# Your assignment
In the listing below, locate the line that contains "green 1x2 brick [357,258,457,372]" and the line that contains "brown 1x2 brick [200,79,290,165]". Restate word for word those two lines and every line between them, and nothing else.

# Data in this exercise
============

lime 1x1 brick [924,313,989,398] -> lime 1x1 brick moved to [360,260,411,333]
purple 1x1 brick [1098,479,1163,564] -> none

============

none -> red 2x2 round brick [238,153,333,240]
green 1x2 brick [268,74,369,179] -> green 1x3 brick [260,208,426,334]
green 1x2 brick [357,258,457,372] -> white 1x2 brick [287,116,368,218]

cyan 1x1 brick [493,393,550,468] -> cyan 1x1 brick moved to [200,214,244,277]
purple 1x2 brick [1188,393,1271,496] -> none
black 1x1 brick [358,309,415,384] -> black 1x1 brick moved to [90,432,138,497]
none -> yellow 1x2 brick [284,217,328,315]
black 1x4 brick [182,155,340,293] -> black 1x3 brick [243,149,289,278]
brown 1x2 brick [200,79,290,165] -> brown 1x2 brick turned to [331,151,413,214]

============

# Response box
green 1x2 brick [357,258,457,372] -> white 1x2 brick [287,116,368,218]

cyan 1x1 brick [493,393,550,468] -> cyan 1x1 brick moved to [200,214,244,277]
purple 1x2 brick [1188,393,1271,496] -> none
black 1x1 brick [358,309,415,384] -> black 1x1 brick moved to [90,432,138,497]
none -> yellow 1x2 brick [284,217,328,315]
black 1x4 brick [182,155,340,293] -> black 1x3 brick [243,149,289,278]
brown 1x2 brick [200,79,290,165] -> brown 1x2 brick turned to [331,151,413,214]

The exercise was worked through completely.